Top of DATA SECTION

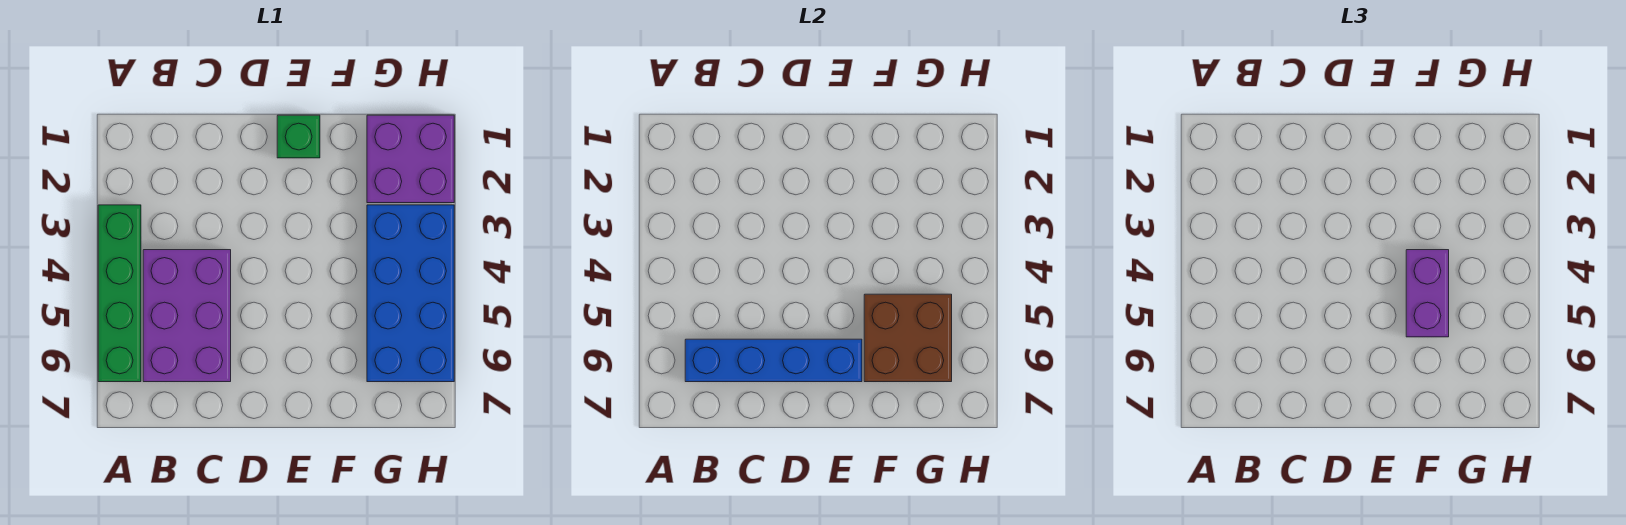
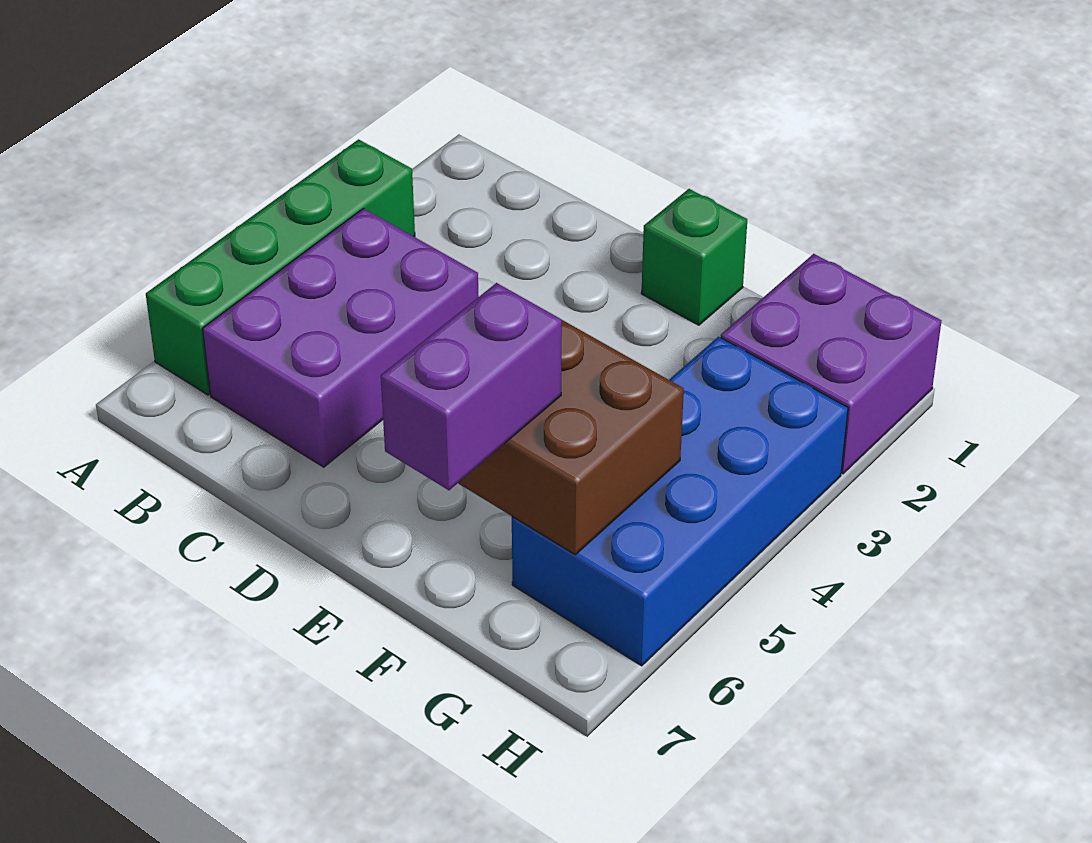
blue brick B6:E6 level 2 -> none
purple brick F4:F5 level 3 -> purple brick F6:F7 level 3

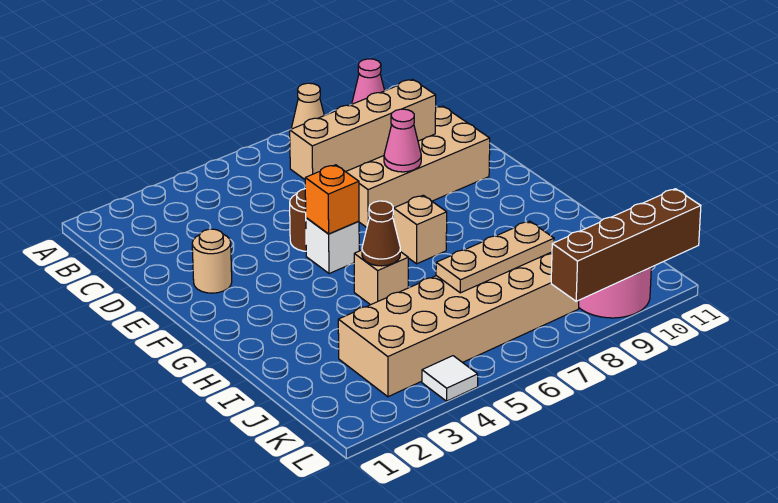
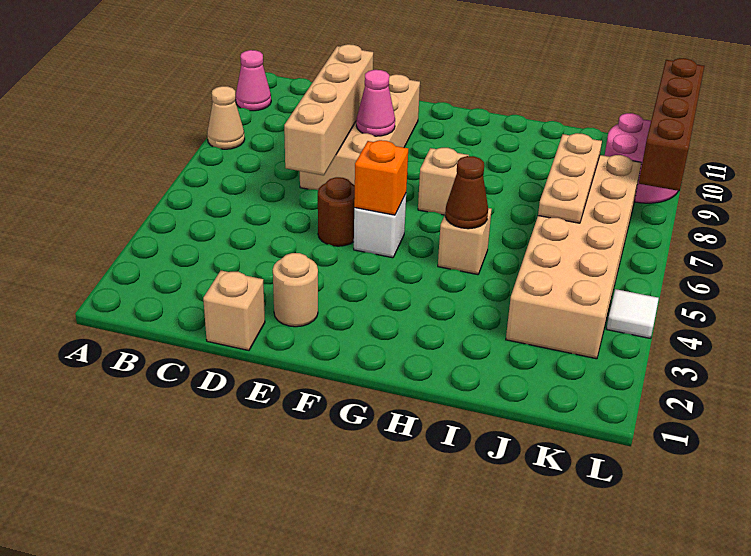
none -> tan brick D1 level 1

Bottom of DATA SECTION

TASK GOAL:
Find the line containing "purple brick F4:F5", then extract it and every line after it to the end of the data above, exactly and nothing else, without pictures.

SOLUTION:
purple brick F4:F5 level 3 -> purple brick F6:F7 level 3

none -> tan brick D1 level 1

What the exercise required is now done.